## EXERCISE GOAL:
Each of the lines below must be restated exactly.

Segment Start: STUDY MATERIAL

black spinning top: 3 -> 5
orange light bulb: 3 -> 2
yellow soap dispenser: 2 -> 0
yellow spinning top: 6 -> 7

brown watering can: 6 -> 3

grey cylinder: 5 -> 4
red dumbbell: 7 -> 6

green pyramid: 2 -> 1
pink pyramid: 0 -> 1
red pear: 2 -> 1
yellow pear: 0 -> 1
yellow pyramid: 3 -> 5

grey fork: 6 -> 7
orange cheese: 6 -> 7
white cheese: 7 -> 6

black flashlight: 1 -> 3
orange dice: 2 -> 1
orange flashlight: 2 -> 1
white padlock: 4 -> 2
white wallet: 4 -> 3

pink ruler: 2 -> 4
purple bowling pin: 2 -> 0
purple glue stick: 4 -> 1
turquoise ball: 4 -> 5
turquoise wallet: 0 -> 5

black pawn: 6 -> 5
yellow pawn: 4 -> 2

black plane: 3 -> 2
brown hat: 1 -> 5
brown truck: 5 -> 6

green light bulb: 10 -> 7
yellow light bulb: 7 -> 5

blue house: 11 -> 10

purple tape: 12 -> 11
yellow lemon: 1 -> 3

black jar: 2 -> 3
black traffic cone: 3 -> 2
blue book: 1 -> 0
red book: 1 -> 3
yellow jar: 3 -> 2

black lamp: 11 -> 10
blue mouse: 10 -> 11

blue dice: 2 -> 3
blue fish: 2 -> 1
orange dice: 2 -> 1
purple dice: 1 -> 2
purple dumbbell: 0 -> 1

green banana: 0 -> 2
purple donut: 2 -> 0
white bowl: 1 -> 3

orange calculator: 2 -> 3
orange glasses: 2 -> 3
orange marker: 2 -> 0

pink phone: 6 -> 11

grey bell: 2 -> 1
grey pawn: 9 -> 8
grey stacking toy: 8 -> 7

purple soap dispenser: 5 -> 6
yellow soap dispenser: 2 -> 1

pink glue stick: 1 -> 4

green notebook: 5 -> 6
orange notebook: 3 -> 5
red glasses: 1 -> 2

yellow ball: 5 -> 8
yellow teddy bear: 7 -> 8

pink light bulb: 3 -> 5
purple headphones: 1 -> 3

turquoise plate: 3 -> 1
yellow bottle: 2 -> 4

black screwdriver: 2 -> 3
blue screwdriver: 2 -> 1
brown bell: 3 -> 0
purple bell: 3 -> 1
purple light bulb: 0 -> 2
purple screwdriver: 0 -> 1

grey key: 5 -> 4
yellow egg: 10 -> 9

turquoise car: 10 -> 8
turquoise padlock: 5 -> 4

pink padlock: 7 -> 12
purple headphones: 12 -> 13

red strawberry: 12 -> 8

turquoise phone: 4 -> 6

Segment End: STUDY MATERIAL

## TASK RESULT:
black spinning top: 3 -> 5
orange light bulb: 3 -> 2
yellow soap dispenser: 2 -> 0
yellow spinning top: 6 -> 7

brown watering can: 6 -> 3

grey cylinder: 5 -> 4
red dumbbell: 7 -> 6

green pyramid: 2 -> 1
pink pyramid: 0 -> 1
red pear: 2 -> 1
yellow pear: 0 -> 1
yellow pyramid: 3 -> 5

grey fork: 6 -> 7
orange cheese: 6 -> 7
white cheese: 7 -> 6

black flashlight: 1 -> 3
orange dice: 2 -> 1
orange flashlight: 2 -> 1
white padlock: 4 -> 2
white wallet: 4 -> 3

pink ruler: 2 -> 4
purple bowling pin: 2 -> 0
purple glue stick: 4 -> 1
turquoise ball: 4 -> 5
turquoise wallet: 0 -> 5

black pawn: 6 -> 5
yellow pawn: 4 -> 2

black plane: 3 -> 2
brown hat: 1 -> 5
brown truck: 5 -> 6

green light bulb: 10 -> 7
yellow light bulb: 7 -> 5

blue house: 11 -> 10

purple tape: 12 -> 11
yellow lemon: 1 -> 3

black jar: 2 -> 3
black traffic cone: 3 -> 2
blue book: 1 -> 0
red book: 1 -> 3
yellow jar: 3 -> 2

black lamp: 11 -> 10
blue mouse: 10 -> 11

blue dice: 2 -> 3
blue fish: 2 -> 1
orange dice: 2 -> 1
purple dice: 1 -> 2
purple dumbbell: 0 -> 1

green banana: 0 -> 2
purple donut: 2 -> 0
white bowl: 1 -> 3

orange calculator: 2 -> 3
orange glasses: 2 -> 3
orange marker: 2 -> 0

pink phone: 6 -> 11

grey bell: 2 -> 1
grey pawn: 9 -> 8
grey stacking toy: 8 -> 7

purple soap dispenser: 5 -> 6
yellow soap dispenser: 2 -> 1

pink glue stick: 1 -> 4

green notebook: 5 -> 6
orange notebook: 3 -> 5
red glasses: 1 -> 2

yellow ball: 5 -> 8
yellow teddy bear: 7 -> 8

pink light bulb: 3 -> 5
purple headphones: 1 -> 3

turquoise plate: 3 -> 1
yellow bottle: 2 -> 4

black screwdriver: 2 -> 3
blue screwdriver: 2 -> 1
brown bell: 3 -> 0
purple bell: 3 -> 1
purple light bulb: 0 -> 2
purple screwdriver: 0 -> 1

grey key: 5 -> 4
yellow egg: 10 -> 9

turquoise car: 10 -> 8
turquoise padlock: 5 -> 4

pink padlock: 7 -> 12
purple headphones: 12 -> 13

red strawberry: 12 -> 8

turquoise phone: 4 -> 6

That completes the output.